**PROBLEM TO WORK ON:** Starting at the line that contains "(355, 115) = (100, 320): pink" and stopping at the line that contains "(412, 347) = (166, 309): turquoise", restate each line of the records below exactly. Omit the pictures.

RECORDS FOR THE TASK: Begin

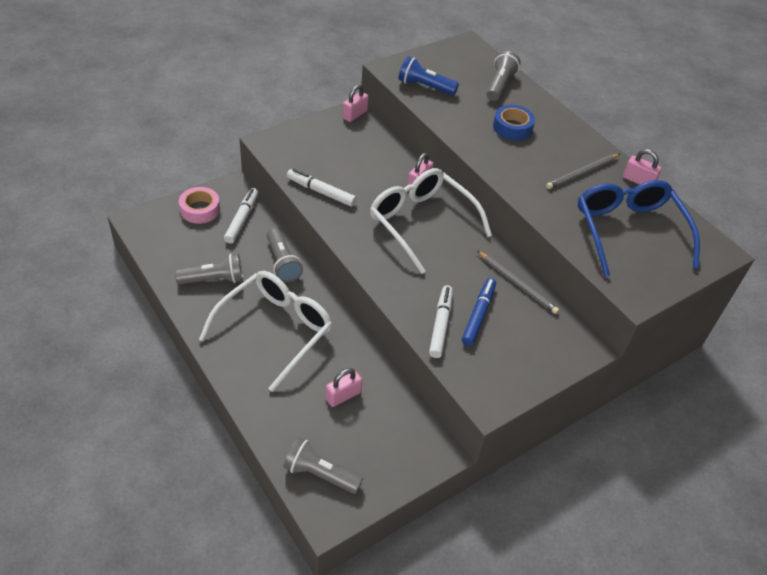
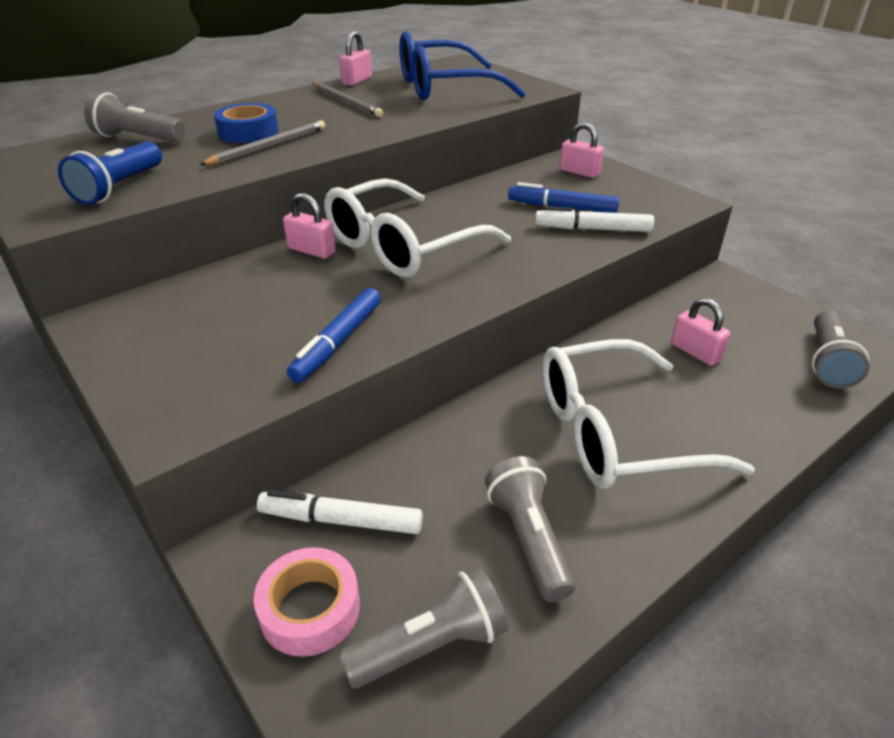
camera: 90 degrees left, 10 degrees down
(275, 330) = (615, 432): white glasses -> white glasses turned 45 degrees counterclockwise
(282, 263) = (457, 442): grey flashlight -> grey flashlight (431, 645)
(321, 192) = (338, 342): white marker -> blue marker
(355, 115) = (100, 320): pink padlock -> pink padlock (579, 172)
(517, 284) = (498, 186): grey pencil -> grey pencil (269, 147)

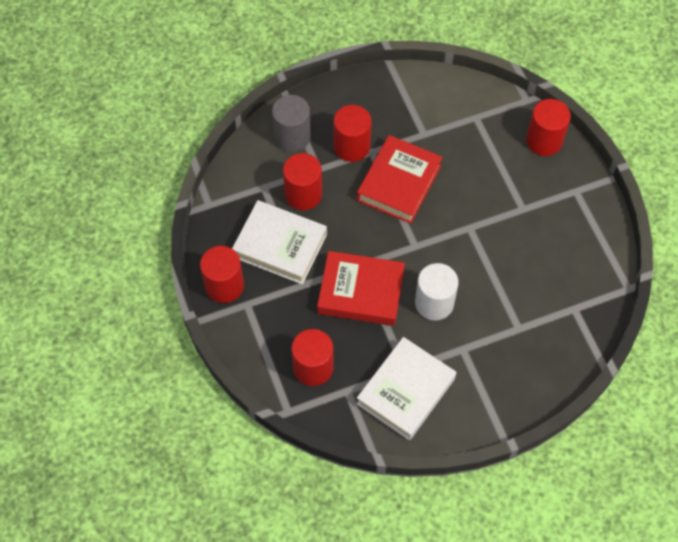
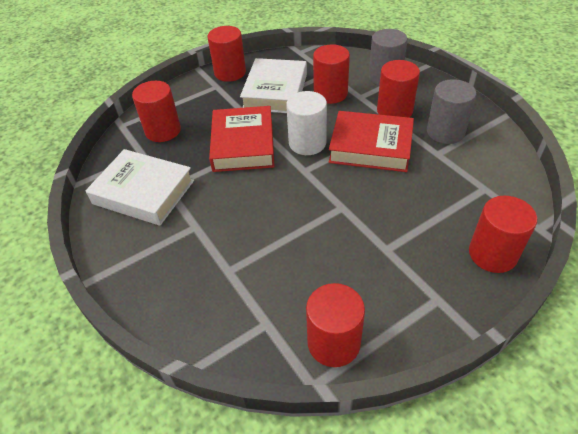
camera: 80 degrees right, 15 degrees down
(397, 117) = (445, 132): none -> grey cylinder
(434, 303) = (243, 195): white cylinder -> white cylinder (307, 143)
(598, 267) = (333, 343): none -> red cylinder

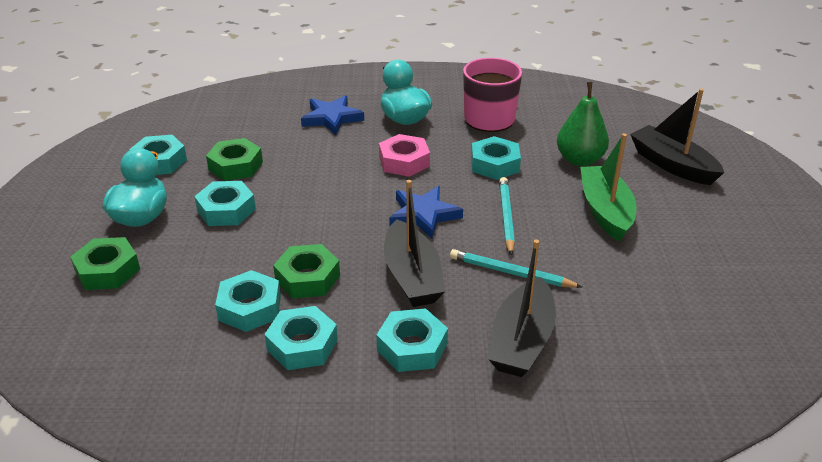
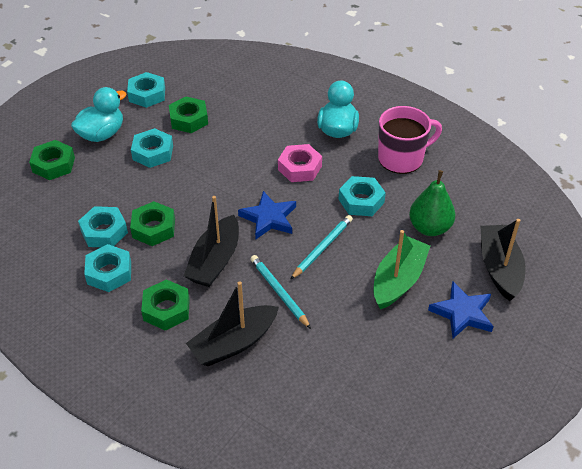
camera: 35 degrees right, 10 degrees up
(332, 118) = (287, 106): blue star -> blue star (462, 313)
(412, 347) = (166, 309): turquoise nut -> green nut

RECORDS FOR THE TASK: End
RECORDS FOR THE TASK: Begin

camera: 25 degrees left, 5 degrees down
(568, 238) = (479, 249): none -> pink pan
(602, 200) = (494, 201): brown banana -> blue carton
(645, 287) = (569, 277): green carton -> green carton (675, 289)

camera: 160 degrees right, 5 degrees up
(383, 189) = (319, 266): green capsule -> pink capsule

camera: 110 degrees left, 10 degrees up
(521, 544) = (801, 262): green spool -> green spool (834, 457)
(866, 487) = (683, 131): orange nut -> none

RECORDS FOR THE TASK: End

**EXERCISE ANSWER:**
(355, 115) = (100, 320): pink padlock -> pink padlock (579, 172)
(517, 284) = (498, 186): grey pencil -> grey pencil (269, 147)

camera: 80 degrees right, 15 degrees down
(397, 117) = (445, 132): none -> grey cylinder
(434, 303) = (243, 195): white cylinder -> white cylinder (307, 143)
(598, 267) = (333, 343): none -> red cylinder

camera: 35 degrees right, 10 degrees up
(332, 118) = (287, 106): blue star -> blue star (462, 313)
(412, 347) = (166, 309): turquoise nut -> green nut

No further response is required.